» Stored data:
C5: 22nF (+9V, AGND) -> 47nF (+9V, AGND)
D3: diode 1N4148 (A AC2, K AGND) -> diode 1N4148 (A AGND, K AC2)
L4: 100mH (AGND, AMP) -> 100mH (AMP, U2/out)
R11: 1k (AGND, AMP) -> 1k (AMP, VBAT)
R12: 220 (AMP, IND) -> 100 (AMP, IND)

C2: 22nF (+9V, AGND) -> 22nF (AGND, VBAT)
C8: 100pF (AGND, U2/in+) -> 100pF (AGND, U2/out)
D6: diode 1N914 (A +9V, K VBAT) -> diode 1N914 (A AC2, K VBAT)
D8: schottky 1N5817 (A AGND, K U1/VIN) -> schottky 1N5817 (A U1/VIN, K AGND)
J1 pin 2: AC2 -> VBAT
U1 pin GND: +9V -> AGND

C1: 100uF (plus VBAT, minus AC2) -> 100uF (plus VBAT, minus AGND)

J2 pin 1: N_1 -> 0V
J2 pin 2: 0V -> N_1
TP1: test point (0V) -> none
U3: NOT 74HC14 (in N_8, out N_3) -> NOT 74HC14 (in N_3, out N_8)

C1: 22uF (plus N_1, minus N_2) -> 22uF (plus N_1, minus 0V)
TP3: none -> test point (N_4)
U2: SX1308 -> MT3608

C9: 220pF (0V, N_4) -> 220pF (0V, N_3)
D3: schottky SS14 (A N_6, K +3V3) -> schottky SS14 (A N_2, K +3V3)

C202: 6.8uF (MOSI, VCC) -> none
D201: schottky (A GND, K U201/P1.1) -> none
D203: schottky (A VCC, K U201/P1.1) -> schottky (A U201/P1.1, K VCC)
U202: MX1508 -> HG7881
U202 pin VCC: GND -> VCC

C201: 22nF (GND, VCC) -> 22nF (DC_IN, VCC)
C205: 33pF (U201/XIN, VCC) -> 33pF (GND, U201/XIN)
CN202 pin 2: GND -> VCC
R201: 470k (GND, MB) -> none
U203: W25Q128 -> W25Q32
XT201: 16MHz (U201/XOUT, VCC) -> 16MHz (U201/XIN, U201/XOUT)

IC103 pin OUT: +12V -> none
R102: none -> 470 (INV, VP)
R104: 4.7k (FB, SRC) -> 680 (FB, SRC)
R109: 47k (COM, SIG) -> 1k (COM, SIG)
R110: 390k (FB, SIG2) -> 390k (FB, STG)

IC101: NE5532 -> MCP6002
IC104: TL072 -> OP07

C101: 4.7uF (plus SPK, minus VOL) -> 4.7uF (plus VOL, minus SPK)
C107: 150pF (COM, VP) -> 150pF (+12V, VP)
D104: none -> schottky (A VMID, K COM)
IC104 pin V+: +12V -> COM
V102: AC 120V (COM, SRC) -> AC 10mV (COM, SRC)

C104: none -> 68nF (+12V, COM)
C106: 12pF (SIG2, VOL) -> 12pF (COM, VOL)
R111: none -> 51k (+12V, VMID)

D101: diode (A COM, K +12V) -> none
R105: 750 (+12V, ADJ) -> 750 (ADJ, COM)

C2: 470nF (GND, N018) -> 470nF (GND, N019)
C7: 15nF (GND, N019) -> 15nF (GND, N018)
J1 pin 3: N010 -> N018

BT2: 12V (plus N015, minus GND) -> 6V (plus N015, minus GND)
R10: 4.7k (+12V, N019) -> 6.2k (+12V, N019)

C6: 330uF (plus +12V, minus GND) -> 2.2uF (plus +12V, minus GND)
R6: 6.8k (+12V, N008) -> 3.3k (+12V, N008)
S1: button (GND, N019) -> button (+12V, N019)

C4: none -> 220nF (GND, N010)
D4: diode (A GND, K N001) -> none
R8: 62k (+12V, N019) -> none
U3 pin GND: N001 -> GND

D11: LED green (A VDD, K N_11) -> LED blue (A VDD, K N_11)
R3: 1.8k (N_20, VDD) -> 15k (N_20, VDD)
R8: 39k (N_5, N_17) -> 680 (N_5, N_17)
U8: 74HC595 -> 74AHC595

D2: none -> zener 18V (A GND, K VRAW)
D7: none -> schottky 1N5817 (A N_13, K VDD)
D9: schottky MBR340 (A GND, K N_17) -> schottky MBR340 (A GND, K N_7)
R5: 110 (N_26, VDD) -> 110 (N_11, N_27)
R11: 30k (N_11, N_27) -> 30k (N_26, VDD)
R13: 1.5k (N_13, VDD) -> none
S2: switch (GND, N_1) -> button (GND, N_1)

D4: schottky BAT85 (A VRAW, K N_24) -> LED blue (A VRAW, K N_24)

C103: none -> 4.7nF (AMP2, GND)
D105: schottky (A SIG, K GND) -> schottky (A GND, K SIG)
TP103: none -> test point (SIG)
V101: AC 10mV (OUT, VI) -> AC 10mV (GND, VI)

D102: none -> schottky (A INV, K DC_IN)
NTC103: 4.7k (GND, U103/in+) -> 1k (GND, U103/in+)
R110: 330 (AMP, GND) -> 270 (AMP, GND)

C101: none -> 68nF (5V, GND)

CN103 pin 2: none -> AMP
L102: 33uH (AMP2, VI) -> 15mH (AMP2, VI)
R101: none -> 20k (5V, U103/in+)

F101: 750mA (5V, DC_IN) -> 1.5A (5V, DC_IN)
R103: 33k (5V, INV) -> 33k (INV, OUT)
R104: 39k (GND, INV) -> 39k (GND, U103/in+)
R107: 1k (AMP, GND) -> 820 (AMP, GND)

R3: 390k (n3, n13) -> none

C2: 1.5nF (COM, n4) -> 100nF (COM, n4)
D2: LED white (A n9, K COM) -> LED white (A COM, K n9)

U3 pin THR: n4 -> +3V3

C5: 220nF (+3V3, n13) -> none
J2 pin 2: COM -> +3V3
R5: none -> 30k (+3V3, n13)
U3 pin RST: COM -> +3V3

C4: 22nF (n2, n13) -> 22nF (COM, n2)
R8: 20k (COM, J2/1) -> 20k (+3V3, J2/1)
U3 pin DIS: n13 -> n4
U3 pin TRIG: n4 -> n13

» Your assignment: Starting at the first line of the entries above, please extract each line up to and including the line with "C8: 100pF (AGND, U2/in+)", unchanged, and add nothing.

» Reply:
C5: 22nF (+9V, AGND) -> 47nF (+9V, AGND)
D3: diode 1N4148 (A AC2, K AGND) -> diode 1N4148 (A AGND, K AC2)
L4: 100mH (AGND, AMP) -> 100mH (AMP, U2/out)
R11: 1k (AGND, AMP) -> 1k (AMP, VBAT)
R12: 220 (AMP, IND) -> 100 (AMP, IND)

C2: 22nF (+9V, AGND) -> 22nF (AGND, VBAT)
C8: 100pF (AGND, U2/in+) -> 100pF (AGND, U2/out)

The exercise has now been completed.